• **What the task asks**:
Take the line containing "(554, 322) = (373, 608): yellow" and all lines after it to the end of the records, and output them exactly.

(Scene difference descriptions)
%%

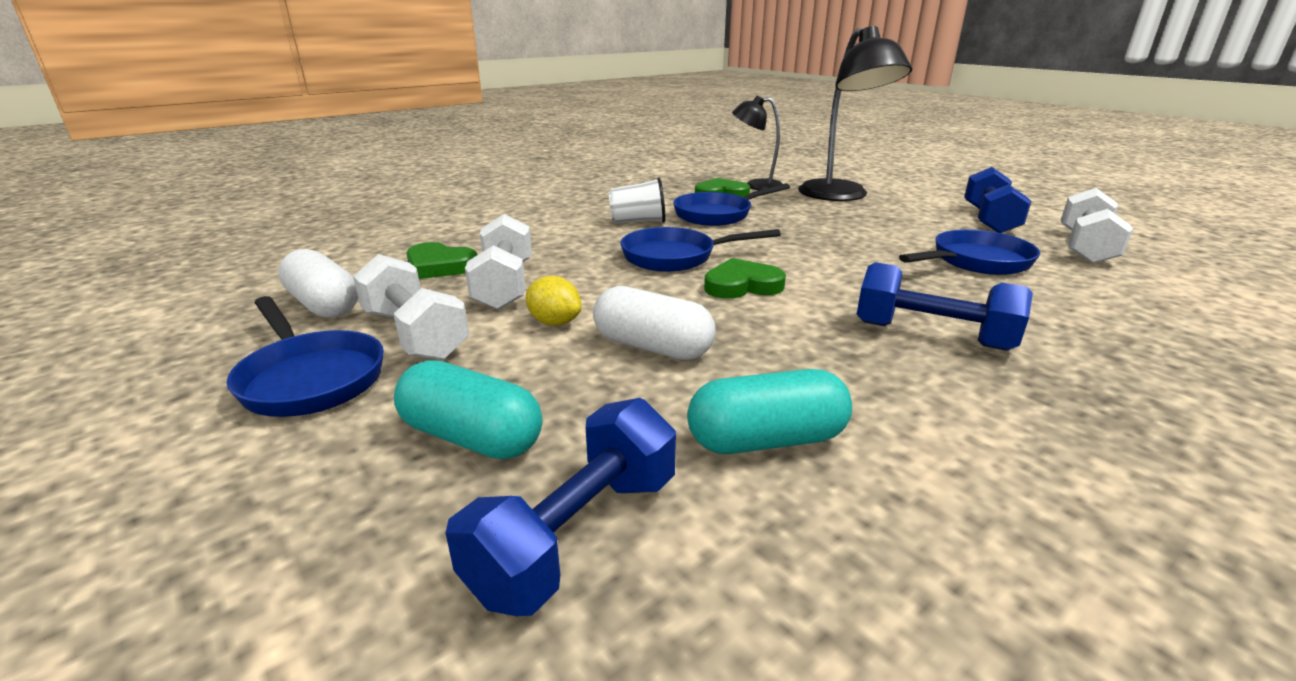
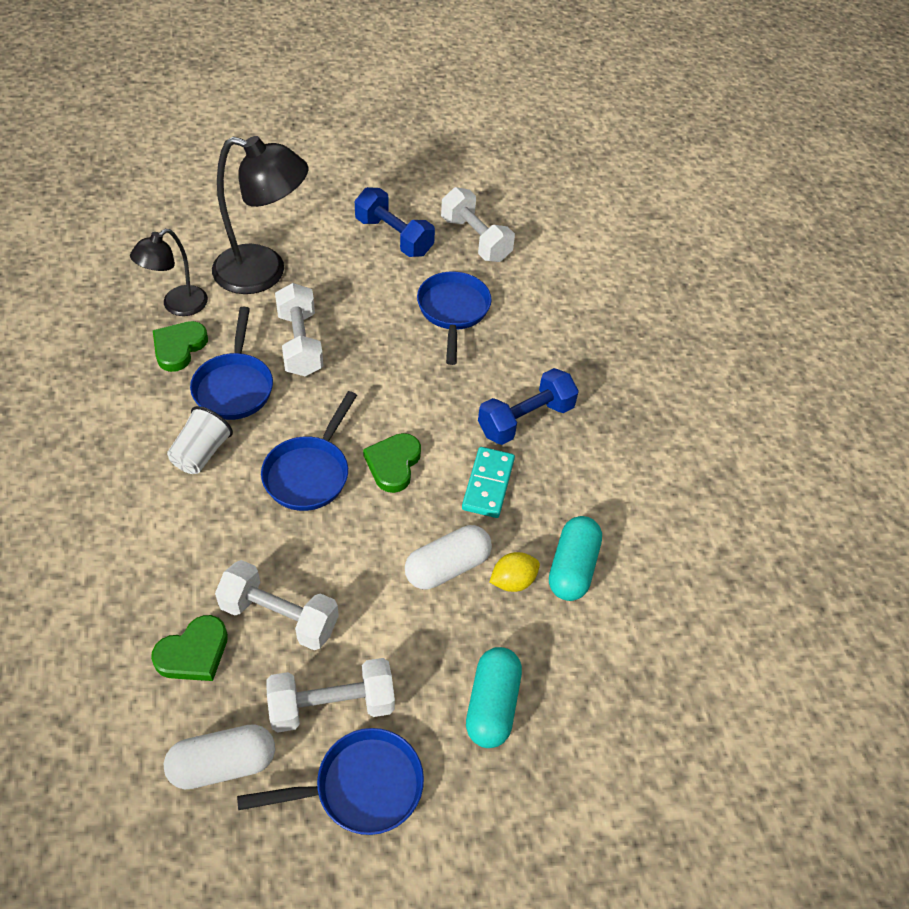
camera: 65 degrees left, 25 degrees up
(472, 437) = (492, 705): turquoise capsule -> turquoise capsule turned 45 degrees counterclockwise
(554, 322) = (373, 608): yellow lemon -> yellow lemon (513, 581)
(577, 535) = (596, 683): blue dumbbell -> none
(800, 221) = (300, 344): none -> white dumbbell
(800, 339) = (488, 484): none -> turquoise domino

%%

• **Written reply**:
(554, 322) = (373, 608): yellow lemon -> yellow lemon (513, 581)
(577, 535) = (596, 683): blue dumbbell -> none
(800, 221) = (300, 344): none -> white dumbbell
(800, 339) = (488, 484): none -> turquoise domino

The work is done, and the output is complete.